*Your goal*
Lines from the one containing "(318, 165) = (302, 297): grey" through the end of the material below should be given again exactly, with no others.

*Data excerpts*
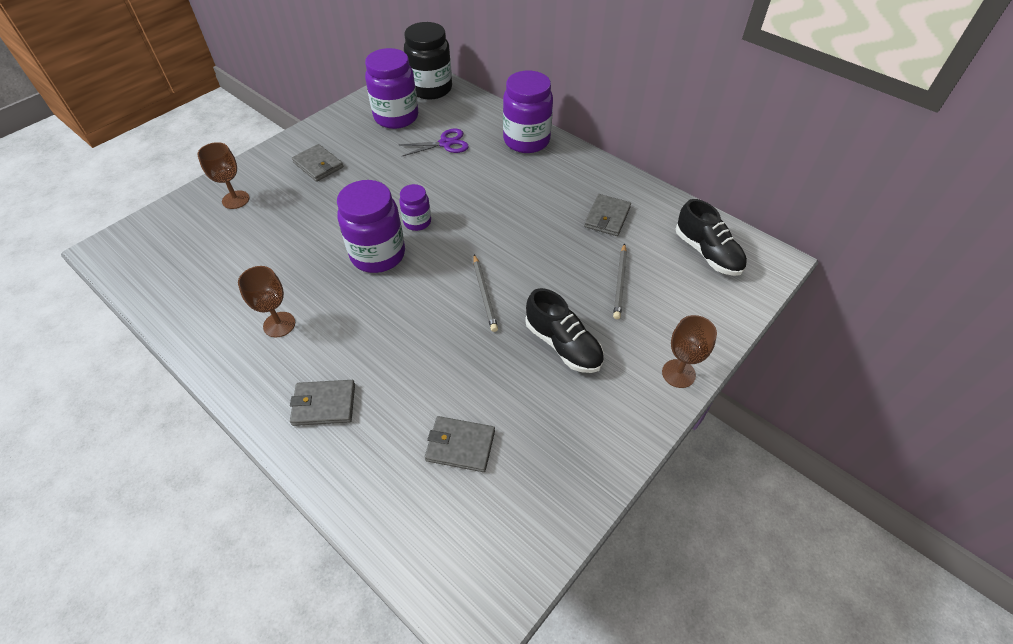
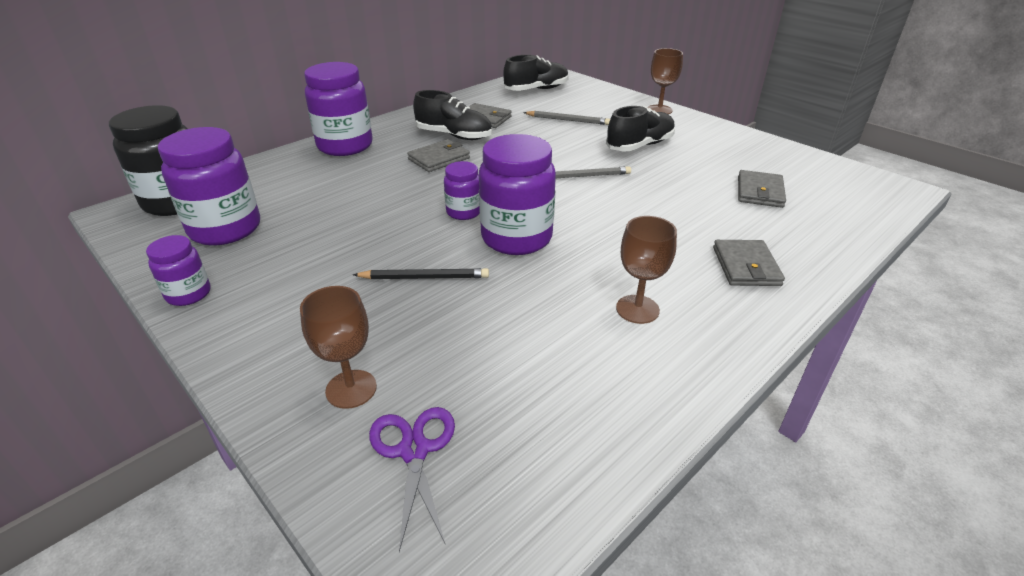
camera: 85 degrees left, 15 degrees down
(318, 165) = (302, 297): grey wallet -> grey wallet (439, 158)
(327, 124) = (189, 294): none -> purple jar
(332, 212) = (424, 277): none -> black pencil
(445, 143) = (317, 193): purple scissors -> purple scissors (414, 450)
(560, 200) = (454, 136): none -> black shoe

*Reply to the task*
(318, 165) = (302, 297): grey wallet -> grey wallet (439, 158)
(327, 124) = (189, 294): none -> purple jar
(332, 212) = (424, 277): none -> black pencil
(445, 143) = (317, 193): purple scissors -> purple scissors (414, 450)
(560, 200) = (454, 136): none -> black shoe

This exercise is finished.